WHAT IS EXPECTED:
Reproduce every line below character for character, omitting the pictures.

────────────────────────────────────────

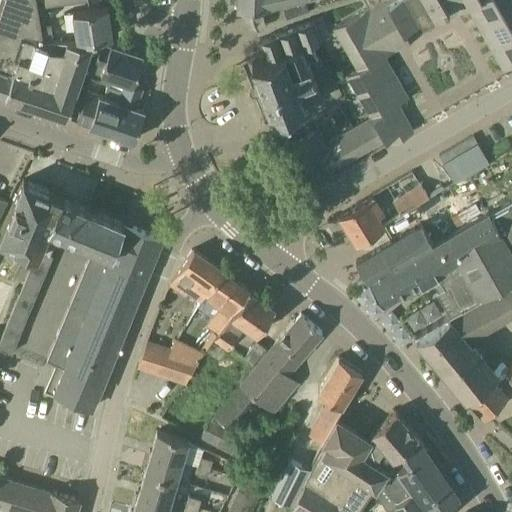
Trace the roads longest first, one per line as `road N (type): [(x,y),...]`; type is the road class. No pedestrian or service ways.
road 1 (tertiary): [(495,511),(471,456),(437,407),(353,314),(277,259)]
road 2 (residential): [(92,511),(127,363),(178,235),(208,197)]
road 3 (residential): [(277,259),(332,191),(511,87)]
road 4 (residential): [(179,151),(148,164),(0,118)]
road 5 (tertiary): [(179,151),(173,98),(186,27)]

────────────────────────────────────────

TASK RESPONSE:
Trace the roads longest first, one per line as `road N (type): [(x,y),...]`; type is the road class. No pedestrian or service ways.
road 1 (tertiary): [(495,511),(471,456),(437,407),(353,314),(277,259)]
road 2 (residential): [(92,511),(127,363),(178,235),(208,197)]
road 3 (residential): [(277,259),(332,191),(511,87)]
road 4 (residential): [(179,151),(148,164),(0,118)]
road 5 (tertiary): [(179,151),(173,98),(186,27)]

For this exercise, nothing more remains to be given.